## The problem
Search the listing below for the line containing "pink arrow: (334, 72)". From there through the line containing "yellow semicircle: (250, 189)", transcribe every line exactly, both ends included.

## Supplied material

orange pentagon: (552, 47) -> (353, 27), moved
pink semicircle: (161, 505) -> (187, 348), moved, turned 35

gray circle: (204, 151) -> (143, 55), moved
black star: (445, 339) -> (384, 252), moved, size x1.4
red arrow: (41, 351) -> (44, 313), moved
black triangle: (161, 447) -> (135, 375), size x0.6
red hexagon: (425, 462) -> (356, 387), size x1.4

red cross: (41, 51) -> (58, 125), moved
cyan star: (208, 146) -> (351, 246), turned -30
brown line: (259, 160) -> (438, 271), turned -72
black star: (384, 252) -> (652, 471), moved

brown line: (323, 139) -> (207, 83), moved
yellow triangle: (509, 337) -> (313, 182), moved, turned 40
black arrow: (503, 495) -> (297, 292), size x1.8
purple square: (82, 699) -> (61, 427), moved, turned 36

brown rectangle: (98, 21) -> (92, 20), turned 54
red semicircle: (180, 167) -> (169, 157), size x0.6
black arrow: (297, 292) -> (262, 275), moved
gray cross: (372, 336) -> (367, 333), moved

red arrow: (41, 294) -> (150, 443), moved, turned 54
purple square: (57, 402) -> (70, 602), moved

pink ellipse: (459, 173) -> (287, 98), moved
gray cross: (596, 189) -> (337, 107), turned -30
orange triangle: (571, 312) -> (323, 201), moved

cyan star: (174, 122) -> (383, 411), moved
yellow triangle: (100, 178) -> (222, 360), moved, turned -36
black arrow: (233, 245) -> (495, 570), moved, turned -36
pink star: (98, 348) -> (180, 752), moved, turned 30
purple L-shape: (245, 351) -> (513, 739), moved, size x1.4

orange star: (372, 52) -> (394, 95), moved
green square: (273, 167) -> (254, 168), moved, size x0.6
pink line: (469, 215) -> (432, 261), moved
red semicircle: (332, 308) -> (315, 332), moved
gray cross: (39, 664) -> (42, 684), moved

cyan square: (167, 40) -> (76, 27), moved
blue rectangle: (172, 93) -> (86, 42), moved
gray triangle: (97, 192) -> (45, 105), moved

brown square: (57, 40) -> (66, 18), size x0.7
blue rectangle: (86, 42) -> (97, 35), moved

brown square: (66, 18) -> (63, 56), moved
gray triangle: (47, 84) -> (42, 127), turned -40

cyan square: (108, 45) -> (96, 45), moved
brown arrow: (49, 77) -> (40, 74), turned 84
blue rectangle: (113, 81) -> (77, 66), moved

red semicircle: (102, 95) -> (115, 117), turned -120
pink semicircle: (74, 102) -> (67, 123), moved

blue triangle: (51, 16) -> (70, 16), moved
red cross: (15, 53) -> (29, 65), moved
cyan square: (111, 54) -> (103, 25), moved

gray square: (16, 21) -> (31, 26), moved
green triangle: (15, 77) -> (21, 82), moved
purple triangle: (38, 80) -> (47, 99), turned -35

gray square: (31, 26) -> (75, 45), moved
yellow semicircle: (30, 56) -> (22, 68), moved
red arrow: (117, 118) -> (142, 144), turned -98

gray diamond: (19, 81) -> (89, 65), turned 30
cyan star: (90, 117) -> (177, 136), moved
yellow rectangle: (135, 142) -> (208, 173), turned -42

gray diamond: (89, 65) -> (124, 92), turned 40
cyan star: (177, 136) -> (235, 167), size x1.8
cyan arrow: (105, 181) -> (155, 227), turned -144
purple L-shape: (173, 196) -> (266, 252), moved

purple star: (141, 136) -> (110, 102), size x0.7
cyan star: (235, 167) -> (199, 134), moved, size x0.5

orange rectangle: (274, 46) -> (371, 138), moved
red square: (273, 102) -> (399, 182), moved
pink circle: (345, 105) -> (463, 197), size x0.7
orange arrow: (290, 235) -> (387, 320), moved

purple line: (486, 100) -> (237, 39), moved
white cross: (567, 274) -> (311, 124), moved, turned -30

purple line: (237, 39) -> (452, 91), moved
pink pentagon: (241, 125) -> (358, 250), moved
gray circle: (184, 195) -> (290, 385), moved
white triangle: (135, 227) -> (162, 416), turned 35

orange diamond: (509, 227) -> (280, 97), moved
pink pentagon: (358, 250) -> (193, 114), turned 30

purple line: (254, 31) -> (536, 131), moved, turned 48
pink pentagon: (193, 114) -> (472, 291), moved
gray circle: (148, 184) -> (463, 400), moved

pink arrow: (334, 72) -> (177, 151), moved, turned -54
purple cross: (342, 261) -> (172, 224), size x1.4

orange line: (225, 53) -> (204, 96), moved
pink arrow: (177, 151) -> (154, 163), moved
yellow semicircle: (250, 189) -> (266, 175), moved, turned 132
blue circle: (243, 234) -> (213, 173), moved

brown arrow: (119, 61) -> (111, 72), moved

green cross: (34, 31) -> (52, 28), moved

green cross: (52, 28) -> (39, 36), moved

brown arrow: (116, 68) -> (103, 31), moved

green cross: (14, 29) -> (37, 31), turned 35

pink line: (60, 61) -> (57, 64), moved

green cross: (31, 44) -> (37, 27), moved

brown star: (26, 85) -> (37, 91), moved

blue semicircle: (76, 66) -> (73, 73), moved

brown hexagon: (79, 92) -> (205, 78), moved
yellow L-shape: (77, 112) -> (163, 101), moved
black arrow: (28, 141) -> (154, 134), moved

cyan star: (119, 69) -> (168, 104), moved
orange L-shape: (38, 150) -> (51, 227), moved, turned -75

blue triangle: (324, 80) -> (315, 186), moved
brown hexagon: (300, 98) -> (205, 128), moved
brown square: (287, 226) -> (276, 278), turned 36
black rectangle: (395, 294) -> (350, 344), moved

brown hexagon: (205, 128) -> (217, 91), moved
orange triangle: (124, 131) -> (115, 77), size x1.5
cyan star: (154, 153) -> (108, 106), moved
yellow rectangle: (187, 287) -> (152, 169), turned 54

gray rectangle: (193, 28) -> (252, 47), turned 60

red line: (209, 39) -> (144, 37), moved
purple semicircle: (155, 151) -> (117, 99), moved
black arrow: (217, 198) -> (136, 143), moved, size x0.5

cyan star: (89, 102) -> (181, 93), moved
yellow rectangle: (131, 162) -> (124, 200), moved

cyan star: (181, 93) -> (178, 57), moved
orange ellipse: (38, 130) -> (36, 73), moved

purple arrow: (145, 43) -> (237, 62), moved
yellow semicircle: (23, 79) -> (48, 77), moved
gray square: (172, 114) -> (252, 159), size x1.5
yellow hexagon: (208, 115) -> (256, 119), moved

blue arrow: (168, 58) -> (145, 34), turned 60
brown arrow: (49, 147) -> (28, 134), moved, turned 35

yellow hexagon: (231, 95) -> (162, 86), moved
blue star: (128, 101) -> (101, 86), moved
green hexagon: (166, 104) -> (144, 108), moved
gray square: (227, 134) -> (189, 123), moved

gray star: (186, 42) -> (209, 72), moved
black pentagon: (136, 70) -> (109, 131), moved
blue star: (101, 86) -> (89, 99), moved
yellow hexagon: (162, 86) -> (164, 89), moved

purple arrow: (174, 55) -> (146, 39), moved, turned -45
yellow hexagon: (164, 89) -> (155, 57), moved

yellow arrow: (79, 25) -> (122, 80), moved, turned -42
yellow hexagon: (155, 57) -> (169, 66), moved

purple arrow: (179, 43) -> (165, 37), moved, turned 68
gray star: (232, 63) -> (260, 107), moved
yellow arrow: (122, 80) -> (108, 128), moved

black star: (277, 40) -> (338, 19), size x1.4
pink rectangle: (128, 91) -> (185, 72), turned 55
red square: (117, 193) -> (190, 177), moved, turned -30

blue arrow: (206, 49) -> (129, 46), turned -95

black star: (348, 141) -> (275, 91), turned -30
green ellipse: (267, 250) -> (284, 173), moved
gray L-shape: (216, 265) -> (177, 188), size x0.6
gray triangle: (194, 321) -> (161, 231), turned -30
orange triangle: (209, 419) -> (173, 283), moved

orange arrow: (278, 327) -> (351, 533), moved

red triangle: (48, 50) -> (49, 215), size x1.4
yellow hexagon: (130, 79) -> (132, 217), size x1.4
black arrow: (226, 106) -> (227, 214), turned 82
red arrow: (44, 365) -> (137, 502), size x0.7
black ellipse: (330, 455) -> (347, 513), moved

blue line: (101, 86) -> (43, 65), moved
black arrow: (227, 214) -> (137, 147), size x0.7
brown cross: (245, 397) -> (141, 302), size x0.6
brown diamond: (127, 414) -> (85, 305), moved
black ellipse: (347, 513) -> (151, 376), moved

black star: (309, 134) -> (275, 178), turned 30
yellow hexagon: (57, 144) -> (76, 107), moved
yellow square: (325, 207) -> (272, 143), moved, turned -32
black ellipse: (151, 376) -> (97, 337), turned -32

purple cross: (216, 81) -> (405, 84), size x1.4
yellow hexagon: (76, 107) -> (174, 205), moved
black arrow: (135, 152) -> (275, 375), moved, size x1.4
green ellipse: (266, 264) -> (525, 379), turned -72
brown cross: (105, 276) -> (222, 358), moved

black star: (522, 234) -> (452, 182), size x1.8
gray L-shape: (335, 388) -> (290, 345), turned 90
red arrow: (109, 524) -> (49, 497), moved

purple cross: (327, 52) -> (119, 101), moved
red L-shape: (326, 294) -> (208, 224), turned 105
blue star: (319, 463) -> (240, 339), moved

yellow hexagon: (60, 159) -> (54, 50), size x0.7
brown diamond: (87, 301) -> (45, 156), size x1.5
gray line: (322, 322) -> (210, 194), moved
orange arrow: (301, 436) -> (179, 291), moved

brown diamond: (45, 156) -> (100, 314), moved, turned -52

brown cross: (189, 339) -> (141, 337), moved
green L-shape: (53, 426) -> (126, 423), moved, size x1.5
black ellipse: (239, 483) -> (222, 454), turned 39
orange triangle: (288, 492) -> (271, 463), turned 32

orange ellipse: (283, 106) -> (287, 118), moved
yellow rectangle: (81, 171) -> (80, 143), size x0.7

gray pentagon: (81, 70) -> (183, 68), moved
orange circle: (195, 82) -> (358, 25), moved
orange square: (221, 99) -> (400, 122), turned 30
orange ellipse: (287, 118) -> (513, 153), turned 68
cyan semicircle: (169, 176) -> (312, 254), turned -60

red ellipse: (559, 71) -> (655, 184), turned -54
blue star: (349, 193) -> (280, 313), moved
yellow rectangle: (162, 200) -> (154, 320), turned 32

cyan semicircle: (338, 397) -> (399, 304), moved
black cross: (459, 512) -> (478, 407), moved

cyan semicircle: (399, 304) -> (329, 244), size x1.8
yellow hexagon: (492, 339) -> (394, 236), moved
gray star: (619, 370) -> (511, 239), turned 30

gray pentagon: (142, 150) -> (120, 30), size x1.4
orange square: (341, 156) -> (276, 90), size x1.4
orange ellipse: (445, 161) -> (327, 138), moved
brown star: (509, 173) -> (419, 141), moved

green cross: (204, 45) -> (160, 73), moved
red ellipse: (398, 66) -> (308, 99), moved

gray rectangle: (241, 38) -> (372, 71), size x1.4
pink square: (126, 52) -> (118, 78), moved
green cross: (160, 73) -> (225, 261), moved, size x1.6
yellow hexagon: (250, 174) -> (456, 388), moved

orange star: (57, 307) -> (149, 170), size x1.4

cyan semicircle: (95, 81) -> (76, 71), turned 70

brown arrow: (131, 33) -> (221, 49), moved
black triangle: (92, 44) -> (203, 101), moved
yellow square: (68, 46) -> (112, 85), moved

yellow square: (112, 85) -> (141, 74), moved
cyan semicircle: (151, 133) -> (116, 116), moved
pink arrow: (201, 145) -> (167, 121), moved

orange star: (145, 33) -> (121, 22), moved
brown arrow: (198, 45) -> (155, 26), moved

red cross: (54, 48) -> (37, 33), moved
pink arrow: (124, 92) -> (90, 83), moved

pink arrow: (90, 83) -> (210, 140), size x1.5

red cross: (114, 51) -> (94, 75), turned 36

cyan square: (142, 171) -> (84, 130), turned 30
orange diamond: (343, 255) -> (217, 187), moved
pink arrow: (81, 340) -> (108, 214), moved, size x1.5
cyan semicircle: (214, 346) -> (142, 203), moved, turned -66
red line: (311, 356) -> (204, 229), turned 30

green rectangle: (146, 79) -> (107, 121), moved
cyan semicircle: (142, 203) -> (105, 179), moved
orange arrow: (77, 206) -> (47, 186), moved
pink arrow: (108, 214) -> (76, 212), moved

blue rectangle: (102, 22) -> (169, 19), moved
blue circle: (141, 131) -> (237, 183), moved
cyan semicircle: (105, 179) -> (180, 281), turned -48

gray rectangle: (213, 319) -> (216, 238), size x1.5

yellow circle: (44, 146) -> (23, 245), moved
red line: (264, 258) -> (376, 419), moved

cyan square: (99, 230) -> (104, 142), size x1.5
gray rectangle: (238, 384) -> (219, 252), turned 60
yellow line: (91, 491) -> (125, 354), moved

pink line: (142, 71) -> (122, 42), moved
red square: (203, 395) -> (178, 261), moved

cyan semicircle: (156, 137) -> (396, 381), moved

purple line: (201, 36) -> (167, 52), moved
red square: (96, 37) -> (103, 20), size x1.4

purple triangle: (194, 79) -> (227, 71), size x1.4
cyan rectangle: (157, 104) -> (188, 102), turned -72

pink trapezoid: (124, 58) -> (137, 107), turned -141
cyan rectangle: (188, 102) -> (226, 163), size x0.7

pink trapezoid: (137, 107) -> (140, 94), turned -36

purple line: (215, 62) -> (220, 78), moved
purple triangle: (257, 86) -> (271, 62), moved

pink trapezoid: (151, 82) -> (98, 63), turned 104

## Answer to the problem
pink arrow: (334, 72) -> (177, 151), moved, turned -54
purple cross: (342, 261) -> (172, 224), size x1.4

orange line: (225, 53) -> (204, 96), moved
pink arrow: (177, 151) -> (154, 163), moved
yellow semicircle: (250, 189) -> (266, 175), moved, turned 132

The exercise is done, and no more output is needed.